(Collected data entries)
==*==
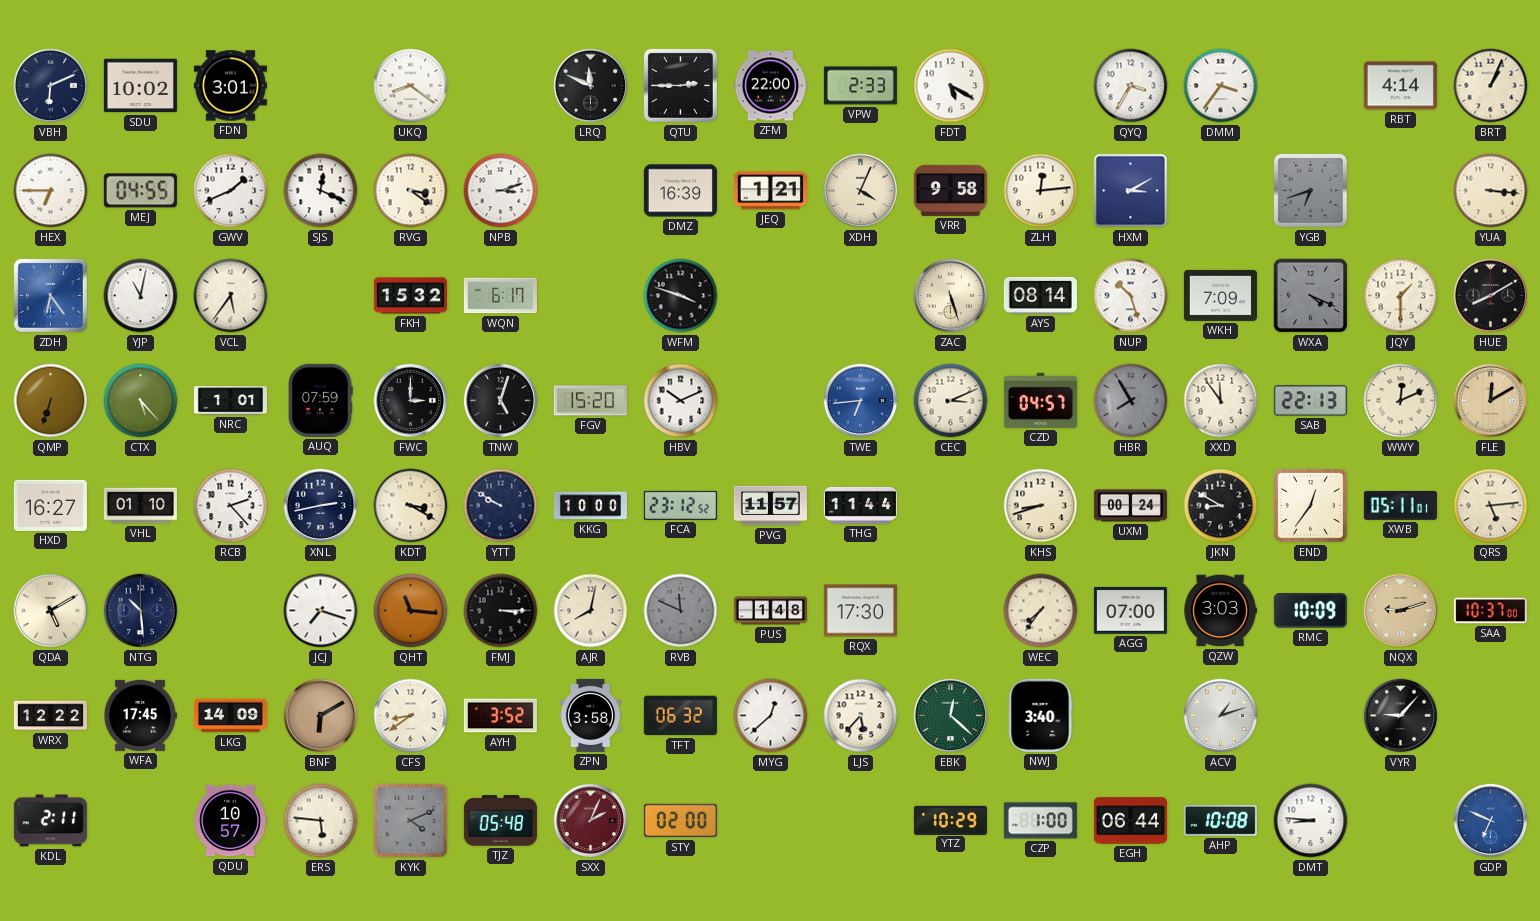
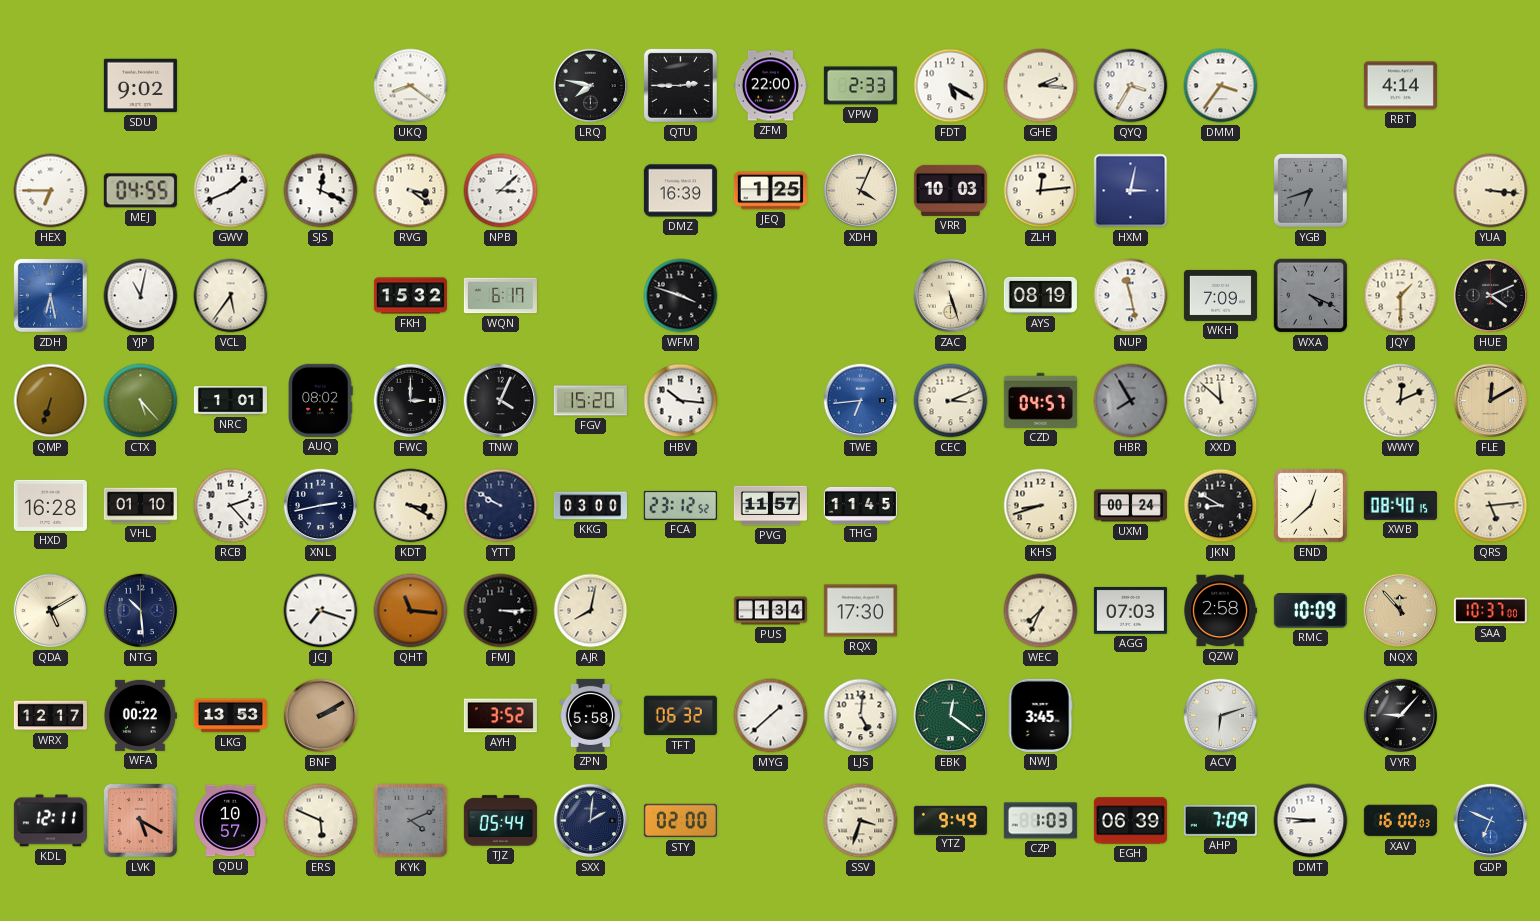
VBH: 6:11 -> none
SDU: 10:02 -> 9:02
FDN: 3:01 -> none
LRQ: 11:49 -> 7:47
GHE: none -> 2:16
BRT: 1:04 -> none
NPB: 3:12 -> 3:08
JEQ: 1:21 -> 1:25
VRR: 9:58 -> 10:03
HXM: 3:10 -> 3:02
ZDH: 6:24 -> 6:28
AYS: 08:14 -> 08:19
NUP: 10:27 -> 11:28
HUE: 8:10 -> 4:11
AUQ: 07:59 -> 08:02
TNW: 5:03 -> 4:04
HBV: 10:11 -> 10:16
XXD: 11:54 -> 11:52
SAB: 22:13 -> none
HXD: 16:27 -> 16:28
KKG: 10:00 -> 03:00
THG: 11:44 -> 11:45
END: 12:36 -> 12:38
XWB: 05:11 -> 08:40
RVB: 11:49 -> none
PUS: 1:48 -> 1:34
WEC: 7:36 -> 7:34
AGG: 07:00 -> 07:03
QZW: 3:03 -> 2:58
NQX: 9:12 -> 11:53
WRX: 12:22 -> 12:17
WFA: 17:45 -> 00:22
LKG: 14:09 -> 13:53
BNF: 6:10 -> 2:10
CFS: 8:39 -> none
ZPN: 3:58 -> 5:58
MYG: 12:38 -> 1:38
LJS: 5:37 -> 5:01
EBK: 12:22 -> 12:21
NWJ: 3:40 -> 3:45
ACV: 1:12 -> 6:12
KDL: 2:11 -> 12:11
LVK: none -> 5:20
ERS: 5:46 -> 5:49
TJZ: 05:48 -> 05:44
SXX: 2:04 -> 2:01
SXX dial: burgundy -> navy
SSV: none -> 3:33
YTZ: 10:29 -> 9:49
CZP: 1:00 -> 1:03
EGH: 06:44 -> 06:39
AHP: 10:08 -> 7:09
XAV: none -> 16:00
==*==
GIVEN PROBLEM — Please give everything from the start of the entries down to the line containing "HUE: 8:10 -> 4:11", both included, as a Markdown table with the columns Row and Line. Skip blank lines, and leave the pictures out.

EXERCISE RESPONSE —
| Row | Line |
|---|---|
| 1 | VBH: 6:11 -> none |
| 2 | SDU: 10:02 -> 9:02 |
| 3 | FDN: 3:01 -> none |
| 4 | LRQ: 11:49 -> 7:47 |
| 5 | GHE: none -> 2:16 |
| 6 | BRT: 1:04 -> none |
| 7 | NPB: 3:12 -> 3:08 |
| 8 | JEQ: 1:21 -> 1:25 |
| 9 | VRR: 9:58 -> 10:03 |
| 10 | HXM: 3:10 -> 3:02 |
| 11 | ZDH: 6:24 -> 6:28 |
| 12 | AYS: 08:14 -> 08:19 |
| 13 | NUP: 10:27 -> 11:28 |
| 14 | HUE: 8:10 -> 4:11 |